■ **TASK**:
Scan the lines below for the string "black" and report how many lines contain it, giving only the number.

Stored items
§

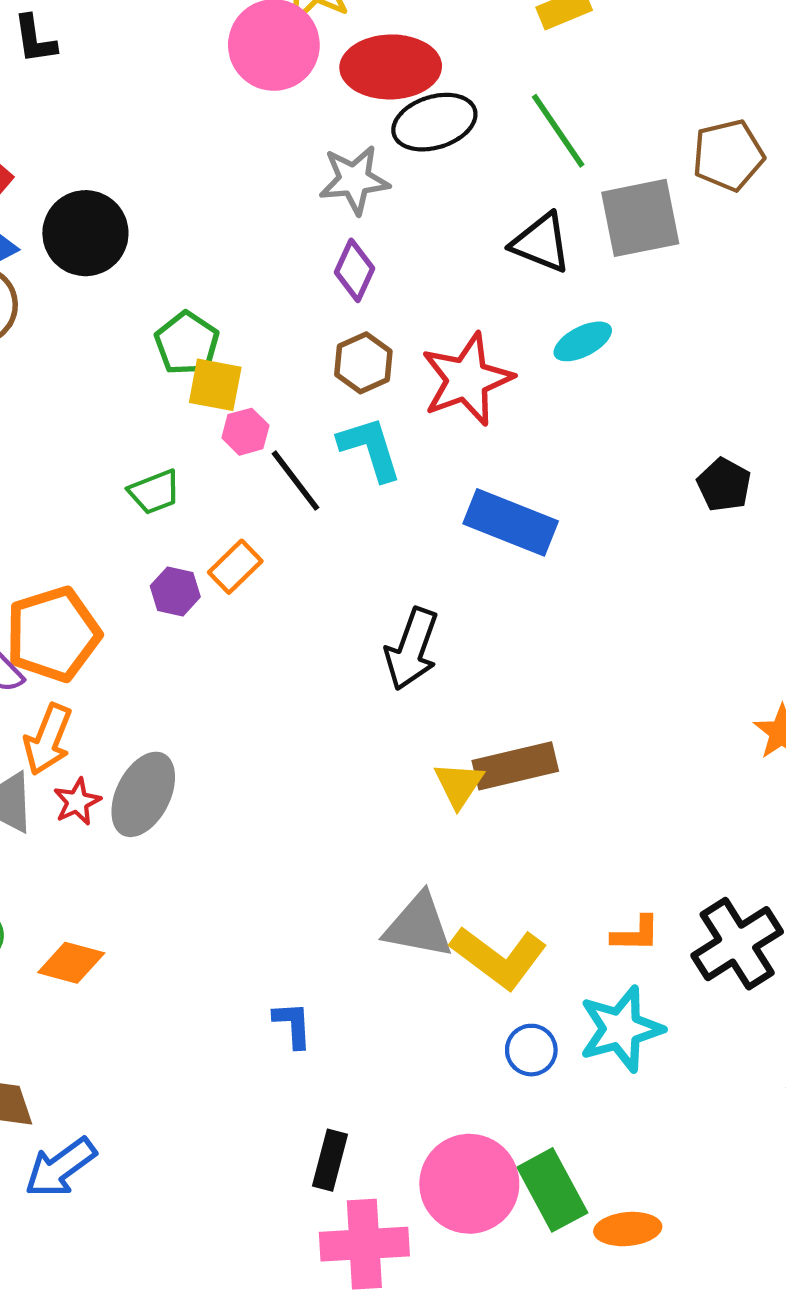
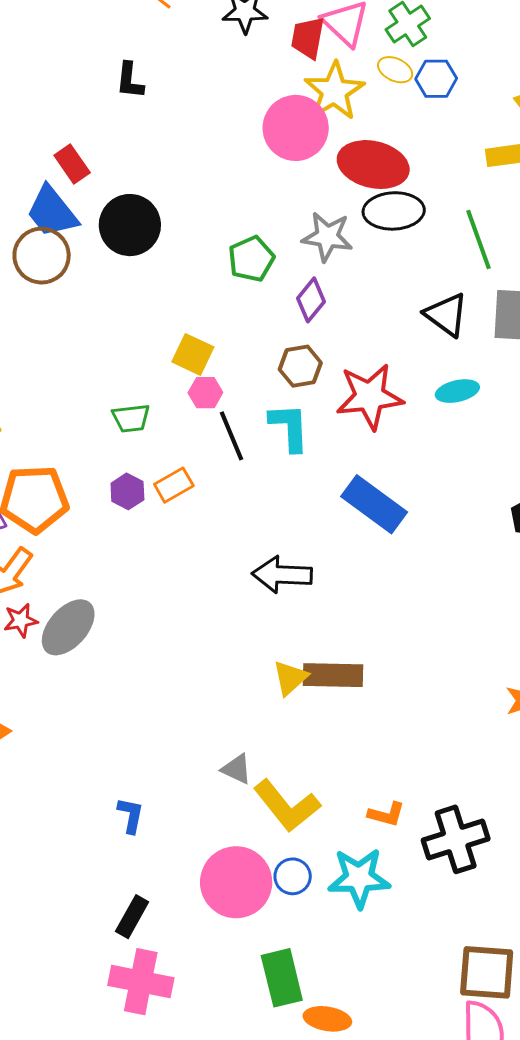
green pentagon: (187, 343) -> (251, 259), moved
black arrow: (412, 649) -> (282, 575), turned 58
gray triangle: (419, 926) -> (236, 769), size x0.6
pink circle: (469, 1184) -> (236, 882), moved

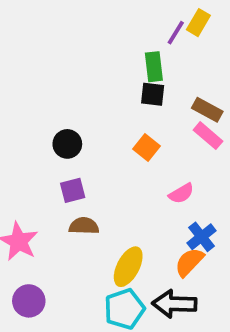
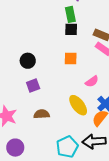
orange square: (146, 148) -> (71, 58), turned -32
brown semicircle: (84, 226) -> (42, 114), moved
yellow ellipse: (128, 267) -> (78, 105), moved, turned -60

§

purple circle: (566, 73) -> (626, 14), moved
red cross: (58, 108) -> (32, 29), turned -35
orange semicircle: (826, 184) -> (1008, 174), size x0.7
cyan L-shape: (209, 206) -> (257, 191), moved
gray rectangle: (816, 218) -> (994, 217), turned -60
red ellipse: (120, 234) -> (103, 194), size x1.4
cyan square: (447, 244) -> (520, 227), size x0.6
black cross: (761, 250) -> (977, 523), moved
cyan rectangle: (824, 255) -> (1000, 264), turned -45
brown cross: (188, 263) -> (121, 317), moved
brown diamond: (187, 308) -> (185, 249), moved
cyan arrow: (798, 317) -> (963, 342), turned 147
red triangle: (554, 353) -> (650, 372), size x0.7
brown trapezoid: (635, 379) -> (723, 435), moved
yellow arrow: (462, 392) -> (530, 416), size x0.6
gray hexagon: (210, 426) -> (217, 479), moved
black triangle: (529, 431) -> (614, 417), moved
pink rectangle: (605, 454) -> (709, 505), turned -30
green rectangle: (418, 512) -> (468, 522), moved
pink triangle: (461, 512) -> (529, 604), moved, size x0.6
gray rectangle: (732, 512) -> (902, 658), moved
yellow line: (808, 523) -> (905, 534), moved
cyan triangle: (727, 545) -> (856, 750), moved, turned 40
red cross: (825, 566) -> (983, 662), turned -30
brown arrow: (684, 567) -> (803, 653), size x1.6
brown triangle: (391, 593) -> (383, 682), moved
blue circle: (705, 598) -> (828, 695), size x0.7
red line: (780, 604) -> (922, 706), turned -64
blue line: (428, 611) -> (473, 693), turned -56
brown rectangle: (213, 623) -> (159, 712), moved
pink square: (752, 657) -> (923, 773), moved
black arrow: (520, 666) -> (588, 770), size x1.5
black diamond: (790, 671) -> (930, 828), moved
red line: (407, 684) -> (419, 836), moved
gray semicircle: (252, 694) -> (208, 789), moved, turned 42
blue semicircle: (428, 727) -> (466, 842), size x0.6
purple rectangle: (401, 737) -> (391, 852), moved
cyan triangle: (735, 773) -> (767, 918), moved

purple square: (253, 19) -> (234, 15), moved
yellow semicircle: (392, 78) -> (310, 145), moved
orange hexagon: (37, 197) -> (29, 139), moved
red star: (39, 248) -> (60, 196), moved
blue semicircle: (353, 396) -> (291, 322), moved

§

■ **EXERCISE SOLUTION**:
5